[Object change descriptions]
- - - - - - -

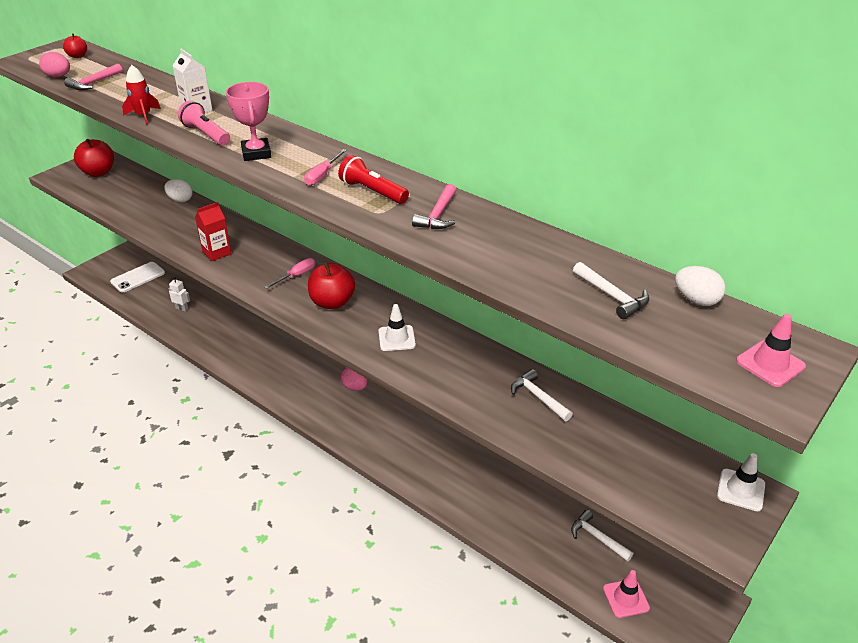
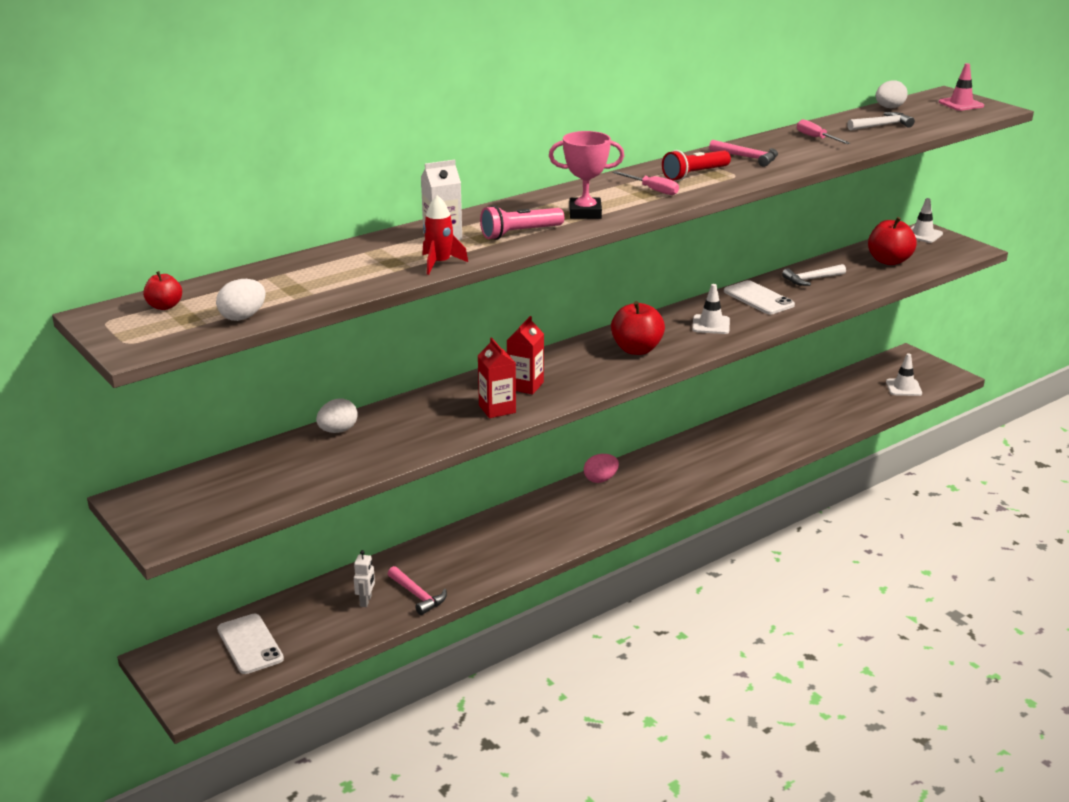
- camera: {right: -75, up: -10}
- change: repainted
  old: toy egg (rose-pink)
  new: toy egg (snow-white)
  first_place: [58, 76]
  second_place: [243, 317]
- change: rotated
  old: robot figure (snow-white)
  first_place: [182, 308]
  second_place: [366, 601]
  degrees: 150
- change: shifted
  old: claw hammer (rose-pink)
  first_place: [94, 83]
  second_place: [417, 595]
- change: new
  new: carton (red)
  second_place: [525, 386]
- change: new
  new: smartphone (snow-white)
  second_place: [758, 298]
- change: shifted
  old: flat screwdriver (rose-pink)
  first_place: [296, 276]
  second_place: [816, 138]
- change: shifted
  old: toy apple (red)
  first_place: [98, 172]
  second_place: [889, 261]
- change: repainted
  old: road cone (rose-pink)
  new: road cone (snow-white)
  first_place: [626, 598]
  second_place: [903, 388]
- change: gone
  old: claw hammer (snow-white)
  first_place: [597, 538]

- - - - - - -

The line containing "new: carton (red)" marks the start; retype it and each line after it through the end of the records above, exactly.

  new: carton (red)
  second_place: [525, 386]
- change: new
  new: smartphone (snow-white)
  second_place: [758, 298]
- change: shifted
  old: flat screwdriver (rose-pink)
  first_place: [296, 276]
  second_place: [816, 138]
- change: shifted
  old: toy apple (red)
  first_place: [98, 172]
  second_place: [889, 261]
- change: repainted
  old: road cone (rose-pink)
  new: road cone (snow-white)
  first_place: [626, 598]
  second_place: [903, 388]
- change: gone
  old: claw hammer (snow-white)
  first_place: [597, 538]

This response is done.